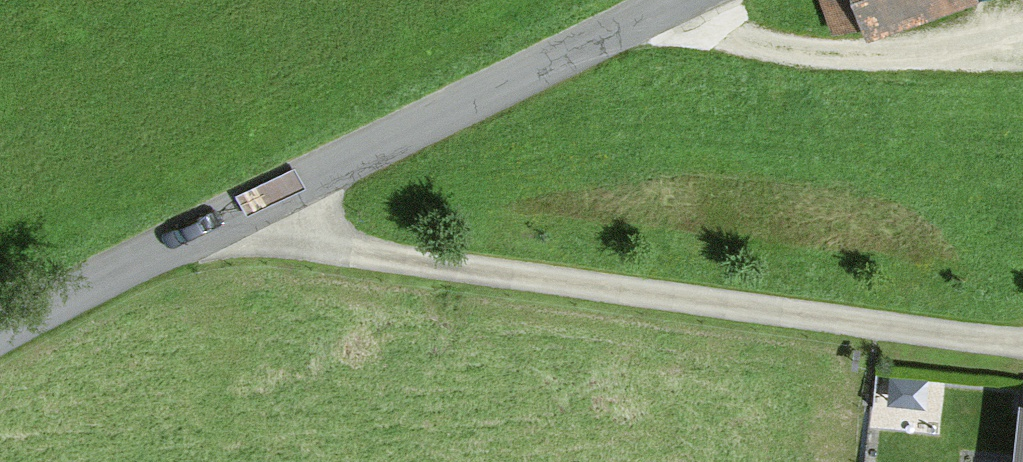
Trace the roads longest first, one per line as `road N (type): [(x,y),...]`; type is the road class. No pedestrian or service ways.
road 1 (unclassified): [(0,344),(710,0)]
road 2 (track): [(1022,354),(355,266),(265,215)]
road 3 (track): [(1022,67),(799,54),(682,13)]

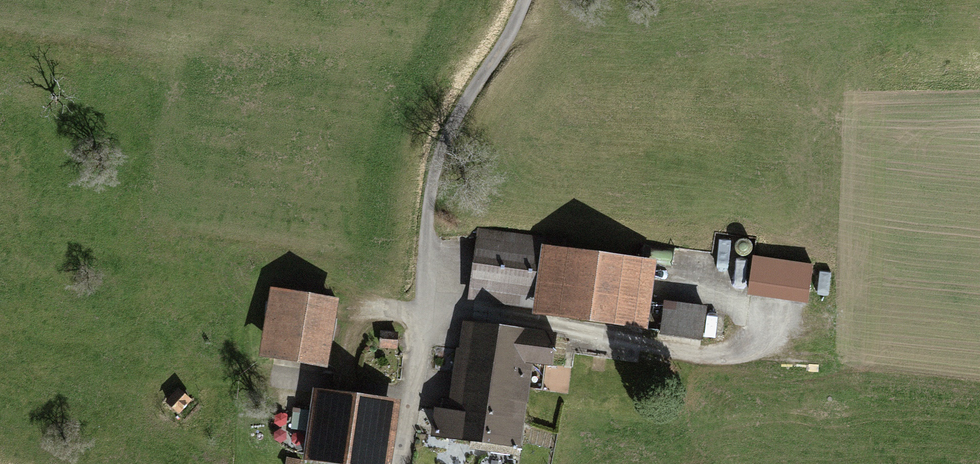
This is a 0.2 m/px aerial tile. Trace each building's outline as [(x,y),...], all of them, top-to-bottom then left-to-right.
[(540,235),(477,227),(468,297),(531,305),(539,242),(540,235)] [(531,305),(531,312),(646,326),(655,257),(539,242),(531,305)] [(813,262),(750,254),(744,296),(808,303),(813,262)] [(269,287),(257,357),(326,368),(337,298),(269,287)] [(706,304),(662,299),(657,337),(701,342),(706,304)] [(461,319),(447,407),(520,419),(530,362),(551,366),(556,334),(461,319)] [(399,331),(380,329),(378,345),(397,346),(399,331)] [(178,385),(163,401),(177,413),(192,397),(178,385)] [(304,458),(344,463),(387,463),(397,398),(314,386),(304,458)] [(430,404),(426,433),(516,448),(520,419),(447,407),(430,404)]
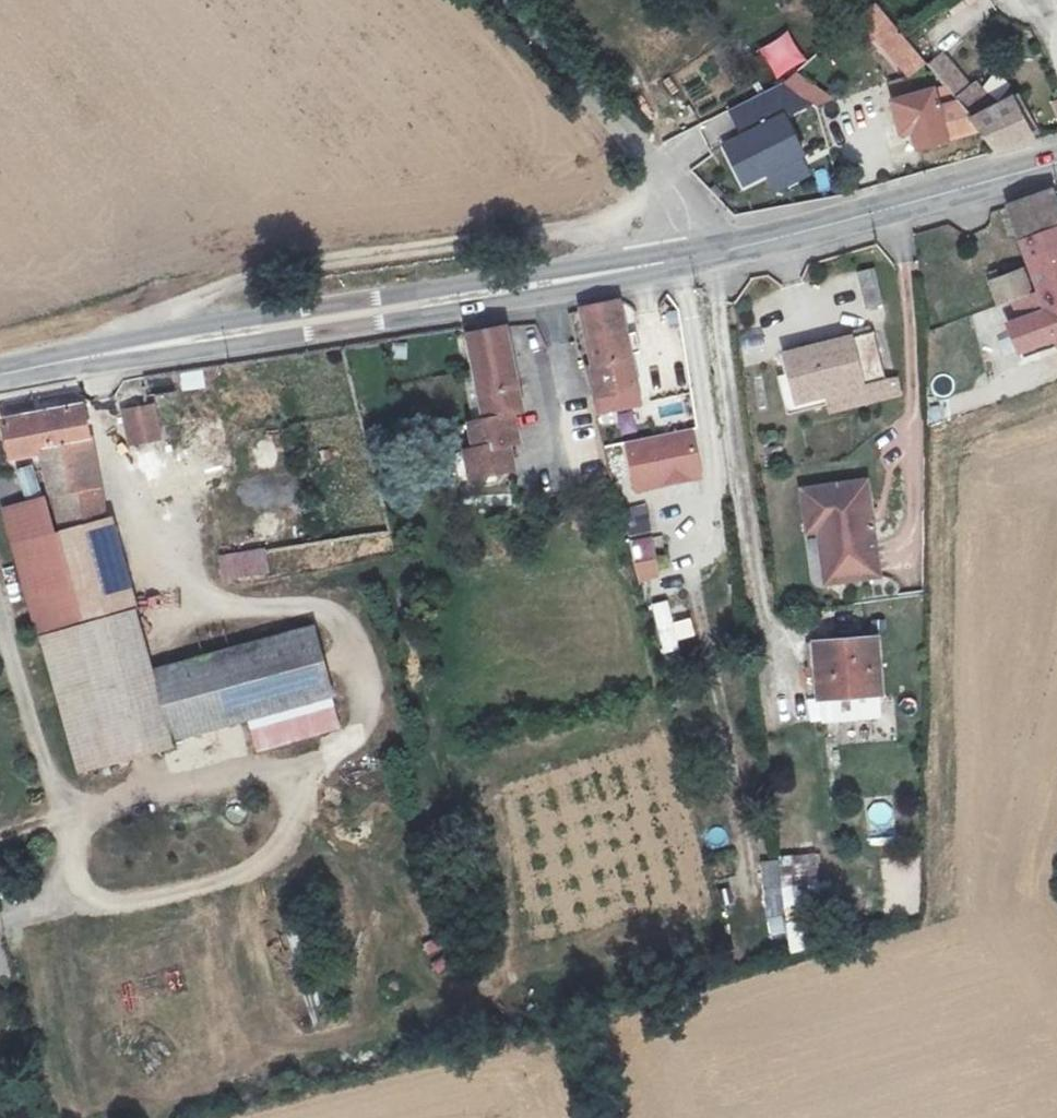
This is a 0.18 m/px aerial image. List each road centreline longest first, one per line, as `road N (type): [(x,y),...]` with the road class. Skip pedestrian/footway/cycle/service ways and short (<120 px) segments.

ABOUT THIS EXERCISE>
Output every entry above exactly as written, but omit the pictures.

ANSWER SPACE>
Trace the roads longest first, one per line as `road N (type): [(x,y),...]`; type is the road class. No pedestrian or service ways.
road 1 (unclassified): [(0,344),(710,0)]
road 2 (track): [(1022,354),(355,266),(265,215)]
road 3 (track): [(1022,67),(799,54),(682,13)]

This is a 0.2 m/px aerial tile. Trace each building's outline as [(x,y),...], all of them, top-to-bottom then left-to-right.
[(540,235),(477,227),(468,297),(531,305),(539,242),(540,235)] [(531,305),(531,312),(646,326),(655,257),(539,242),(531,305)] [(813,262),(750,254),(744,296),(808,303),(813,262)] [(269,287),(257,357),(326,368),(337,298),(269,287)] [(706,304),(662,299),(657,337),(701,342),(706,304)] [(461,319),(447,407),(520,419),(530,362),(551,366),(556,334),(461,319)] [(399,331),(380,329),(378,345),(397,346),(399,331)] [(178,385),(163,401),(177,413),(192,397),(178,385)] [(304,458),(344,463),(387,463),(397,398),(314,386),(304,458)] [(430,404),(426,433),(516,448),(520,419),(447,407),(430,404)]
This is a 0.18 m/px aerial image. List each road centreline longest first, one per line, as `road N (type): [(x,y),...]` with the road class. Skip pedestrian/footway/cycle/service ways and short (<120 px) segments.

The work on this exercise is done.